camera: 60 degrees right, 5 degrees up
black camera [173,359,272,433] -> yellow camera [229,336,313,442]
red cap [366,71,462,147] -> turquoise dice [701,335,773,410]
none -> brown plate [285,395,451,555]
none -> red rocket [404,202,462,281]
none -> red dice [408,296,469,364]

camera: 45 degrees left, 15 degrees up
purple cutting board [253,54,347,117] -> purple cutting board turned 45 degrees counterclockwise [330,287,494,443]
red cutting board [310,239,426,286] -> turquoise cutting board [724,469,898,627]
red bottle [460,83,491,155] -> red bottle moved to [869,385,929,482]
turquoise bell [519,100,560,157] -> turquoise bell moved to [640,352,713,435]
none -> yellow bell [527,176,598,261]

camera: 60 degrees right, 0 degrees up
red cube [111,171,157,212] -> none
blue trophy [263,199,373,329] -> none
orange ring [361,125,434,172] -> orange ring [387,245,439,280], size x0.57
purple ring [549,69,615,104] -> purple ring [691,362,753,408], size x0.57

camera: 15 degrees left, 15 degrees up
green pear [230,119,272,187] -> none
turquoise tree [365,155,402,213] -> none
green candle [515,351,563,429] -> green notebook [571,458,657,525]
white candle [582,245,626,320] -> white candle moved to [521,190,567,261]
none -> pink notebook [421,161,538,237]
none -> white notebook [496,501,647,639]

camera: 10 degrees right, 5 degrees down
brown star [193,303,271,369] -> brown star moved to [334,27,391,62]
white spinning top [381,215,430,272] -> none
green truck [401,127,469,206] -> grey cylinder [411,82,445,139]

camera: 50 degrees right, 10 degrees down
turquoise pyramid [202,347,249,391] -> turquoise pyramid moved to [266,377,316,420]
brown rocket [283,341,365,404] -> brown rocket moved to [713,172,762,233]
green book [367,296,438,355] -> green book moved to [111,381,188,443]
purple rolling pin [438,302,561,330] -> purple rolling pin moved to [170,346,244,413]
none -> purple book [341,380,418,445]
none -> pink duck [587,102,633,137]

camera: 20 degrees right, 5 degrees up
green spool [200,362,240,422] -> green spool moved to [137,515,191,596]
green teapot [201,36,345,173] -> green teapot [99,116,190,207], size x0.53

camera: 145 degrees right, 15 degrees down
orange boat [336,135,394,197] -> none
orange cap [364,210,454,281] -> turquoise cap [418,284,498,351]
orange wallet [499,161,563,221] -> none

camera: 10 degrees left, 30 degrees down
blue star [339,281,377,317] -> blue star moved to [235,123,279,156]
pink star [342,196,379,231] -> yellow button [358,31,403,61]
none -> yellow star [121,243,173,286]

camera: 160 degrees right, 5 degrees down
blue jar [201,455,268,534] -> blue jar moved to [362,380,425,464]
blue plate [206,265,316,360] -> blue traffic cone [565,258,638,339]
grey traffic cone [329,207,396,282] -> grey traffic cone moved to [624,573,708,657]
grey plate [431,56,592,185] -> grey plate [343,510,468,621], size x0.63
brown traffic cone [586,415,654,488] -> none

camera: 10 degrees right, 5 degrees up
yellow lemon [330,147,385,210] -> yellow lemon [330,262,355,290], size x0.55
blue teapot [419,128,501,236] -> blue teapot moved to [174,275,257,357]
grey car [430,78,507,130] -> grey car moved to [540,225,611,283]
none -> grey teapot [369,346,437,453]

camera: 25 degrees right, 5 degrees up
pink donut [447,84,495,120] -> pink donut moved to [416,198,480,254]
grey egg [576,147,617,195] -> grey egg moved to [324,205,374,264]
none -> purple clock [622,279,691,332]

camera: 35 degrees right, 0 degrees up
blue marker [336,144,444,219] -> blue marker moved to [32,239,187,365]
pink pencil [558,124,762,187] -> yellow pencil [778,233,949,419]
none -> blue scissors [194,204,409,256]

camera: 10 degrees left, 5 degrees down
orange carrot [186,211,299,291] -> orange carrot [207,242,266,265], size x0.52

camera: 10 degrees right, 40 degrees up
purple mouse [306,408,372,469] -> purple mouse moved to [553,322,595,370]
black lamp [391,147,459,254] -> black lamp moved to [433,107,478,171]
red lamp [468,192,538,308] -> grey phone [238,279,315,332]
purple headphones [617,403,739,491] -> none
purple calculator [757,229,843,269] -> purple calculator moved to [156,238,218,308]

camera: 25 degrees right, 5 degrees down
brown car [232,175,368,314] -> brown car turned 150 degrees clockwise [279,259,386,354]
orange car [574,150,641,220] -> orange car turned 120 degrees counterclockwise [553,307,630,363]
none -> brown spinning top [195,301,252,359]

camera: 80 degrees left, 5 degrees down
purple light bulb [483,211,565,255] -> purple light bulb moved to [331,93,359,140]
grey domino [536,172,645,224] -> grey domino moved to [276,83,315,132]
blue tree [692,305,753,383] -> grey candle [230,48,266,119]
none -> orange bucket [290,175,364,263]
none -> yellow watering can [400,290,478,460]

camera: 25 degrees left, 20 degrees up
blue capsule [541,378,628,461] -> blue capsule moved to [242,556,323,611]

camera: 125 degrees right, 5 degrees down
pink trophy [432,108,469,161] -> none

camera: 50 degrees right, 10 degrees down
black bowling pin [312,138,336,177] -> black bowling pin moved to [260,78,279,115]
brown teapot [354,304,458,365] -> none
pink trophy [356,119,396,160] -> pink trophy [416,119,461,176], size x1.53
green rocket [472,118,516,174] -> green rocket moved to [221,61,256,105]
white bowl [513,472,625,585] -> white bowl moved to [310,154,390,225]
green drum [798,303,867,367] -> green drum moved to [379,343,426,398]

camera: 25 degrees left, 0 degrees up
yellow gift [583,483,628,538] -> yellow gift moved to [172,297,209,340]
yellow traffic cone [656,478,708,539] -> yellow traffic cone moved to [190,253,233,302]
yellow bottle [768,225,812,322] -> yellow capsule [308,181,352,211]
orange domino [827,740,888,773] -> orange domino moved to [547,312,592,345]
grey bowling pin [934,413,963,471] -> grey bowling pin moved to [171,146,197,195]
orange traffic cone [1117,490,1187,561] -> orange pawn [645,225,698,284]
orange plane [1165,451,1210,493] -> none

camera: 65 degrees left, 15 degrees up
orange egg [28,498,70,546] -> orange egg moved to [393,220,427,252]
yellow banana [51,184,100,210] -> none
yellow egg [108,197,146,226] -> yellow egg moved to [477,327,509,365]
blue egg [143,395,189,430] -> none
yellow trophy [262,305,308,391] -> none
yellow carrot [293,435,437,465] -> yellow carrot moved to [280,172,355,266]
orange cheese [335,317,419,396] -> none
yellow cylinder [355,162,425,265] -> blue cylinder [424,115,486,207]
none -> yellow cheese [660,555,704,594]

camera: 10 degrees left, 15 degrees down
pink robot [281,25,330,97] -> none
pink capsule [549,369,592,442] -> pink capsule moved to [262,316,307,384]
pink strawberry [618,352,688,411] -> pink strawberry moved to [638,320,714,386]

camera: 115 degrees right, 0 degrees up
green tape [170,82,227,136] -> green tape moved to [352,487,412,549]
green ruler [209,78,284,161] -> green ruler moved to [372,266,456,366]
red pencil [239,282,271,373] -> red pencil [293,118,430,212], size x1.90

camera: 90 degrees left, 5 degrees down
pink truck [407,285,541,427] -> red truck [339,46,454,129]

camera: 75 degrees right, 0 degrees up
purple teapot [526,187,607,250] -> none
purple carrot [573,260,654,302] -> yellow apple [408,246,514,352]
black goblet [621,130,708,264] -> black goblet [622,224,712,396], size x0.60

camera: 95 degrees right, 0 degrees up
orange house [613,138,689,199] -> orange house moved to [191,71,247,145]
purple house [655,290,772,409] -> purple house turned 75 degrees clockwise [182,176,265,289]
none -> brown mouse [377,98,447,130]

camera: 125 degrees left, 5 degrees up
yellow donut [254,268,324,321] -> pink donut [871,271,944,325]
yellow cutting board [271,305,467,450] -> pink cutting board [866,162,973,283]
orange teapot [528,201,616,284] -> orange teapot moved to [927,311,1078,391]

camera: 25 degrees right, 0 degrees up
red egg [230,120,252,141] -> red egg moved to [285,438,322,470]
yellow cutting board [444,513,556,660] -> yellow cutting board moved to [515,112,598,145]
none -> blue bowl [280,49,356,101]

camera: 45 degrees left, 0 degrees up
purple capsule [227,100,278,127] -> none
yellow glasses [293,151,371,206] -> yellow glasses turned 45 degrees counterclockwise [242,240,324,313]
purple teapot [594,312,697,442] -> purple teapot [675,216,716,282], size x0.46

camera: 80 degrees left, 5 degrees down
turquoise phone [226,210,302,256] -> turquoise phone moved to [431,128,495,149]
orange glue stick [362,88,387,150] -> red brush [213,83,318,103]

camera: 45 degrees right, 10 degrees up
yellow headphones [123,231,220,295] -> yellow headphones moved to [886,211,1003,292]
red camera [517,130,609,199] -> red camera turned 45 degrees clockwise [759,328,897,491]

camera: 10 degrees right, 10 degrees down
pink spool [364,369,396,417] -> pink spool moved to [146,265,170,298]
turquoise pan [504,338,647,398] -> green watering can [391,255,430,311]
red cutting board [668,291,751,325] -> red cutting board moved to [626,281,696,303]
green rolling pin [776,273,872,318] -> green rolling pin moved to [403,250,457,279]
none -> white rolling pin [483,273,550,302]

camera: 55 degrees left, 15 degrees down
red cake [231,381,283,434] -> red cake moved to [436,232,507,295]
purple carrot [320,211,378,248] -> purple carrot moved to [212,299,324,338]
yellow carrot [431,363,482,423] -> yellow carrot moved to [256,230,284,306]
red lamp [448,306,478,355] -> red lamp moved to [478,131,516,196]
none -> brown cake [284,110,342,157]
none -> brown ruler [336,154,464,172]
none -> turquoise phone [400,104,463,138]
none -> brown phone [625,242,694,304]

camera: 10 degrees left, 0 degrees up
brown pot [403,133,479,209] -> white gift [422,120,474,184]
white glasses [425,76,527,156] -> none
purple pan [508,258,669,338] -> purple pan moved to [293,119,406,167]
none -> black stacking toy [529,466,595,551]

WHAT YOU ARE ASKED TO DO >> In the listing above, locate the line with "purple rolling pin [438,302,561,330]" and the line with "blue plate [206,265,316,360]", then extract exactly those lines and every line between them, and nothing more.

ANSWER TO THIS TASK >>
purple rolling pin [438,302,561,330] -> purple rolling pin moved to [170,346,244,413]
none -> purple book [341,380,418,445]
none -> pink duck [587,102,633,137]

camera: 20 degrees right, 5 degrees up
green spool [200,362,240,422] -> green spool moved to [137,515,191,596]
green teapot [201,36,345,173] -> green teapot [99,116,190,207], size x0.53

camera: 145 degrees right, 15 degrees down
orange boat [336,135,394,197] -> none
orange cap [364,210,454,281] -> turquoise cap [418,284,498,351]
orange wallet [499,161,563,221] -> none

camera: 10 degrees left, 30 degrees down
blue star [339,281,377,317] -> blue star moved to [235,123,279,156]
pink star [342,196,379,231] -> yellow button [358,31,403,61]
none -> yellow star [121,243,173,286]

camera: 160 degrees right, 5 degrees down
blue jar [201,455,268,534] -> blue jar moved to [362,380,425,464]
blue plate [206,265,316,360] -> blue traffic cone [565,258,638,339]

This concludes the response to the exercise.